*** GIVEN RECORDS ***

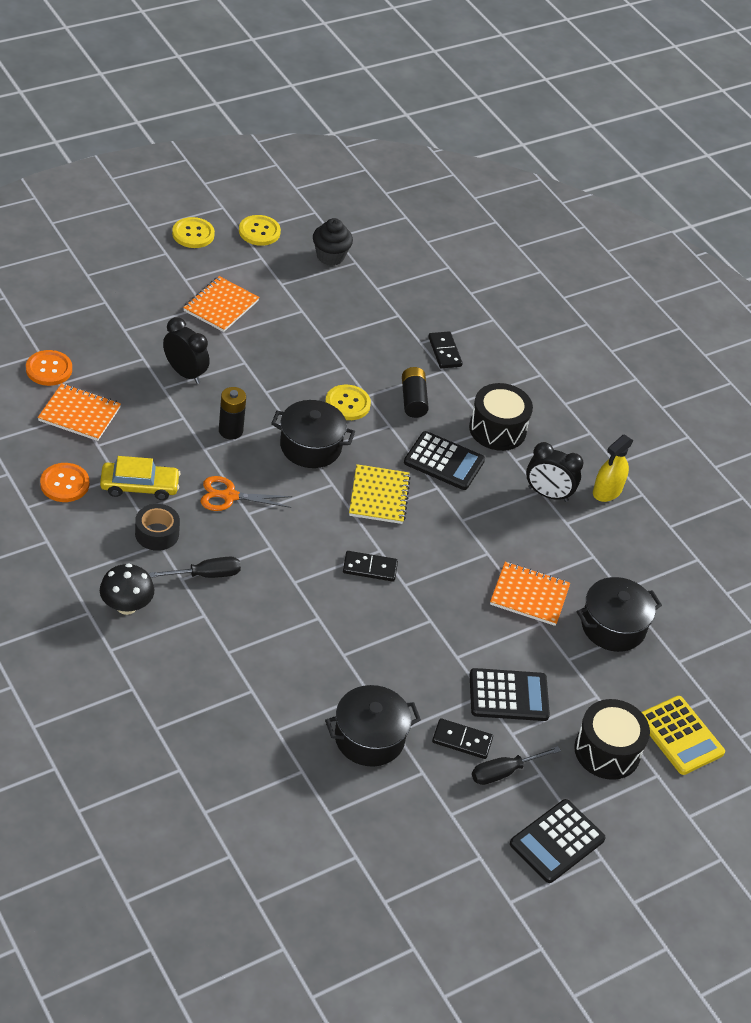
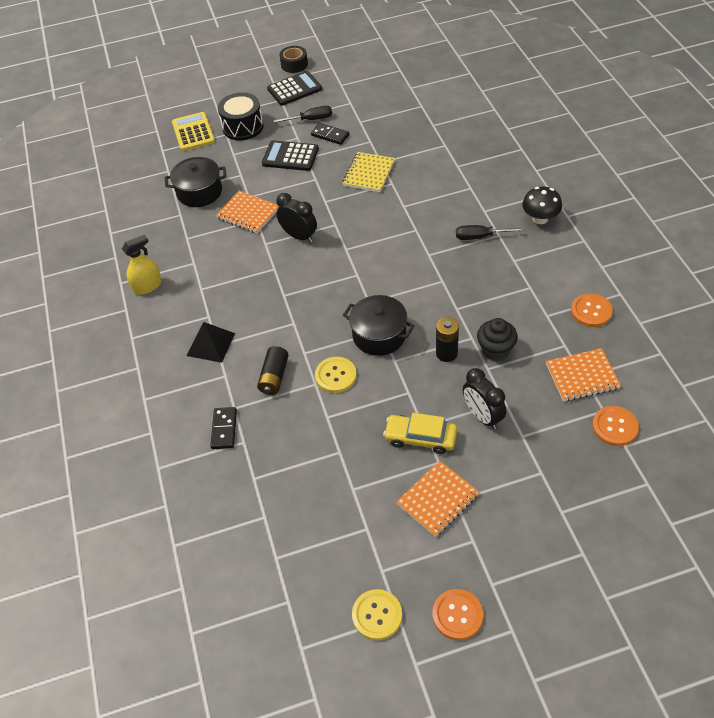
camera: 155 degrees left, 5 degrees up
(79, 414) = (582, 376): orange notebook -> orange notebook turned 45 degrees counterclockwise
(139, 486) = (528, 306): yellow car -> yellow car (420, 438)
(157, 533) = (516, 268): black tape -> black tape (294, 64)
(193, 234) = (457, 615): yellow button -> orange button
(229, 496) = (455, 295): orange scissors -> none
(330, 256) = (302, 568): black cupcake -> black cupcake (495, 350)
(369, 738) = (387, 139): black pot -> none
(370, 568) = (357, 236): black domino -> none
(379, 496) = (333, 290): yellow notebook -> yellow notebook (368, 173)
(444, 461) = (269, 317): black calculator -> none
(497, 429) = (210, 344): black drum -> black pyramid
(548, 494) = (196, 285): black clock -> black clock (299, 236)

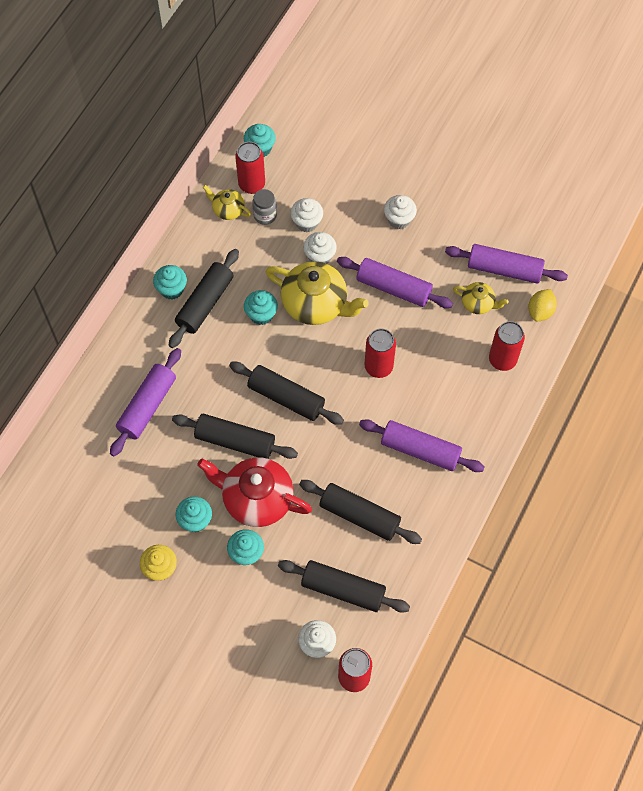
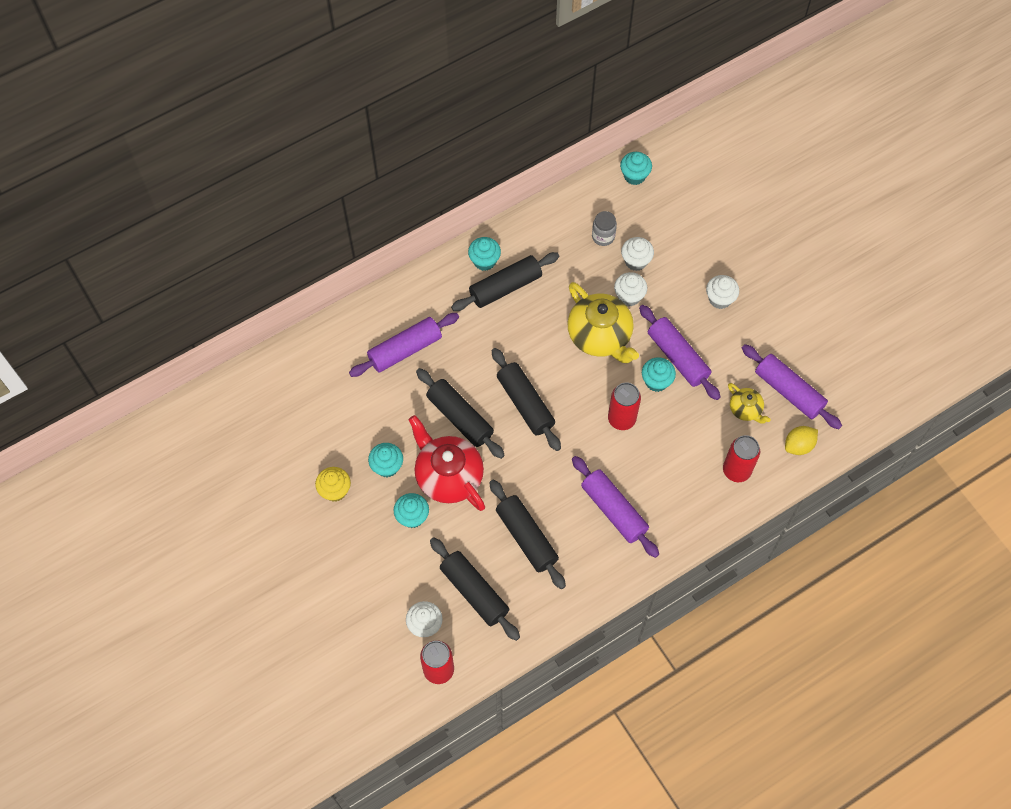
camera: 30 degrees right, 0 degrees up
(228, 210) = (574, 216): yellow teapot -> none
(251, 184) = (608, 204): red can -> none
(261, 315) = (547, 321): turquoise cupcake -> turquoise cupcake (656, 381)

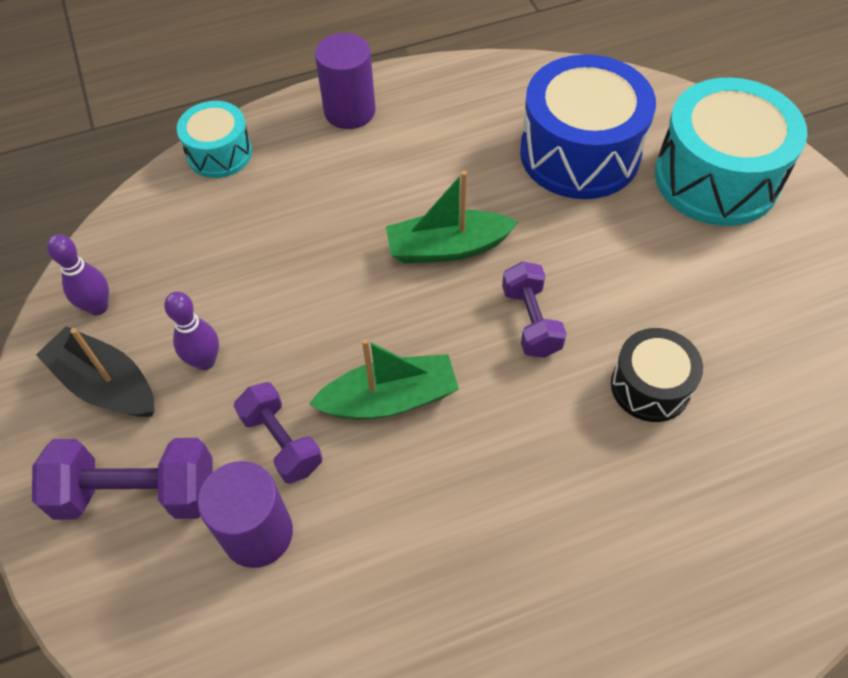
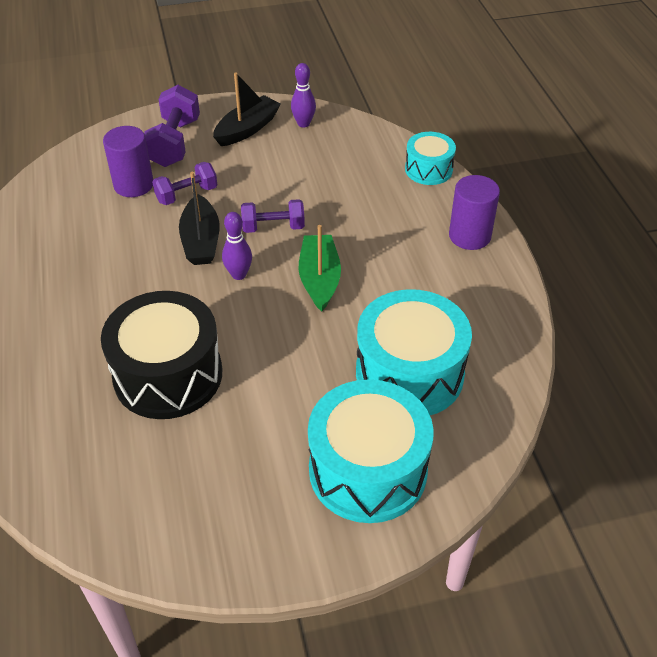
camera: 95 degrees right, 10 degrees down
(205, 361) = (252, 165): purple bowling pin -> purple bowling pin (239, 274)
(390, 399) = (201, 241): green boat -> black boat
(531, 321) = (242, 317): purple dumbbell -> purple dumbbell (273, 227)
(579, 153) = (409, 373): blue drum -> turquoise drum
(650, 386) = (168, 375): black drum -> black drum, size x1.82

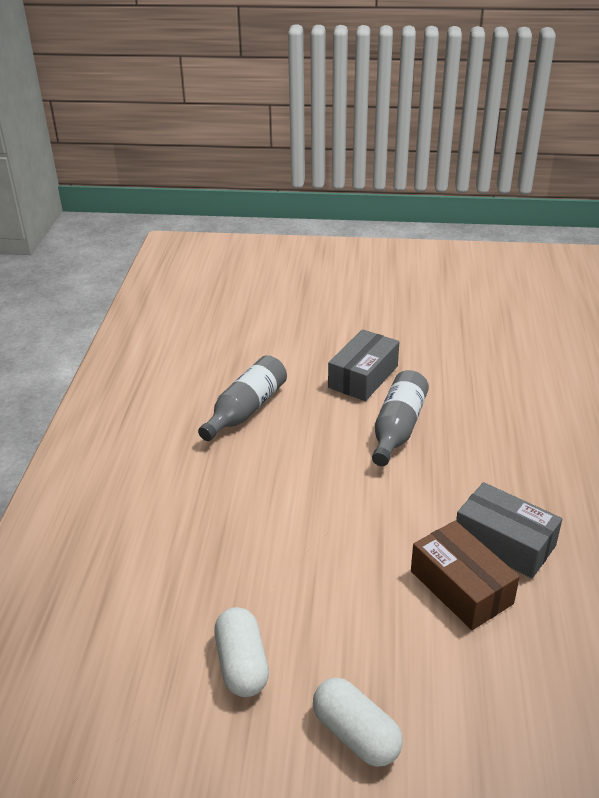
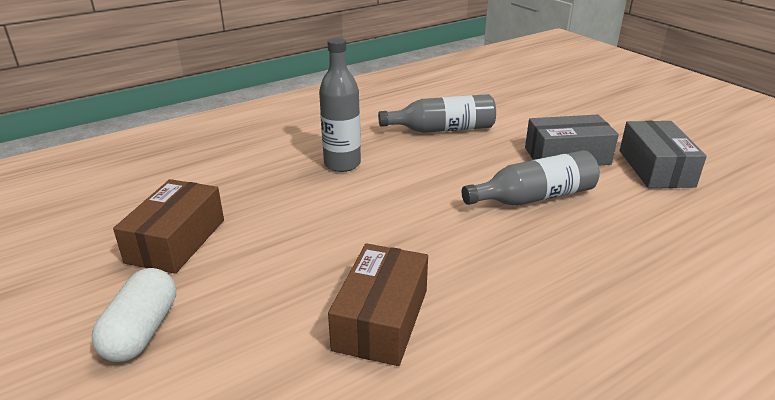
camera: 50 degrees right, 5 degrees down
(232, 498) = (342, 164): none -> grey bottle
(242, 664) = (176, 241): white capsule -> brown box
(504, 542) = (478, 323): grey box -> grey box (655, 168)

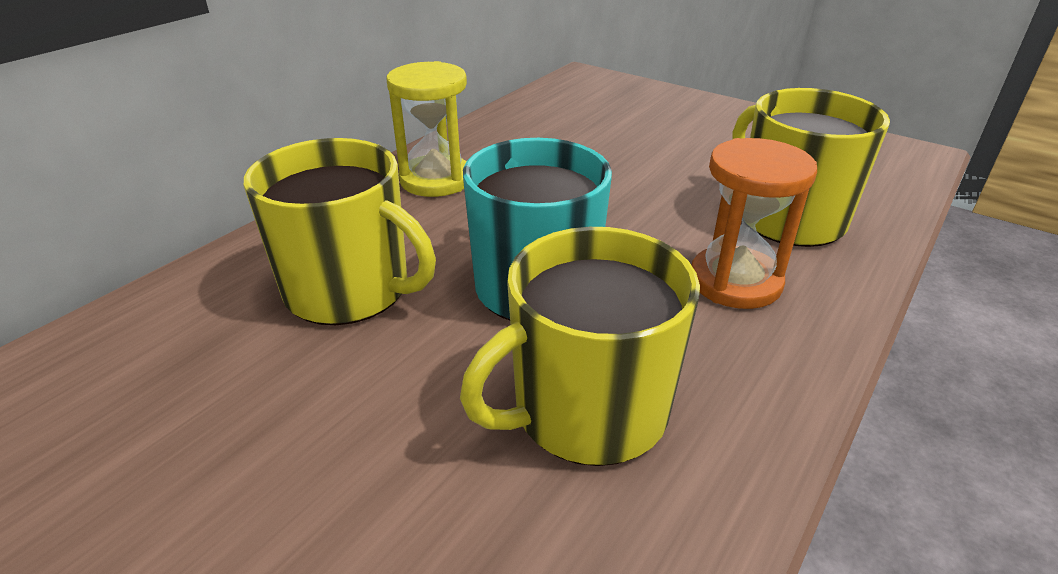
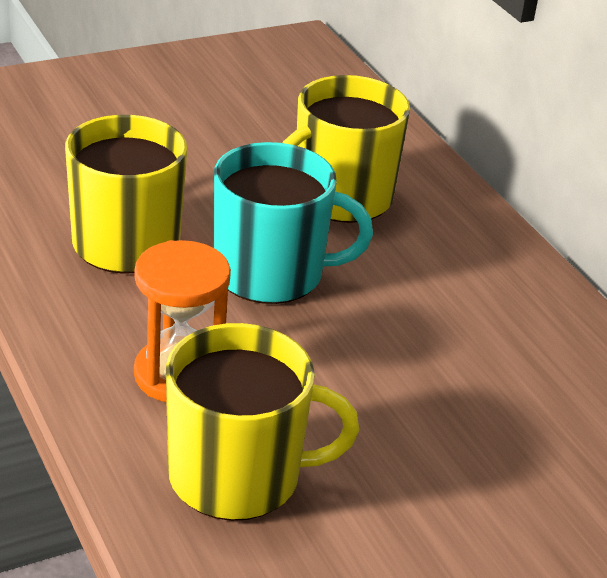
camera: 115 degrees right, 0 degrees up
(436, 180) = (498, 287): yellow hourglass -> none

*** End of GIVEN RECORDS ***

→ WHAT YOU WILL DO:
The answer is the full set of records printed exactly, less the pictures.

→ YOUR RESPONSE:
camera: 155 degrees left, 5 degrees up
(79, 414) = (582, 376): orange notebook -> orange notebook turned 45 degrees counterclockwise
(139, 486) = (528, 306): yellow car -> yellow car (420, 438)
(157, 533) = (516, 268): black tape -> black tape (294, 64)
(193, 234) = (457, 615): yellow button -> orange button
(229, 496) = (455, 295): orange scissors -> none
(330, 256) = (302, 568): black cupcake -> black cupcake (495, 350)
(369, 738) = (387, 139): black pot -> none
(370, 568) = (357, 236): black domino -> none
(379, 496) = (333, 290): yellow notebook -> yellow notebook (368, 173)
(444, 461) = (269, 317): black calculator -> none
(497, 429) = (210, 344): black drum -> black pyramid
(548, 494) = (196, 285): black clock -> black clock (299, 236)

camera: 30 degrees right, 0 degrees up
(228, 210) = (574, 216): yellow teapot -> none
(251, 184) = (608, 204): red can -> none
(261, 315) = (547, 321): turquoise cupcake -> turquoise cupcake (656, 381)

camera: 95 degrees right, 10 degrees down
(205, 361) = (252, 165): purple bowling pin -> purple bowling pin (239, 274)
(390, 399) = (201, 241): green boat -> black boat
(531, 321) = (242, 317): purple dumbbell -> purple dumbbell (273, 227)
(579, 153) = (409, 373): blue drum -> turquoise drum
(650, 386) = (168, 375): black drum -> black drum, size x1.82

camera: 50 degrees right, 5 degrees down
(232, 498) = (342, 164): none -> grey bottle
(242, 664) = (176, 241): white capsule -> brown box
(504, 542) = (478, 323): grey box -> grey box (655, 168)

camera: 115 degrees right, 0 degrees up
(436, 180) = (498, 287): yellow hourglass -> none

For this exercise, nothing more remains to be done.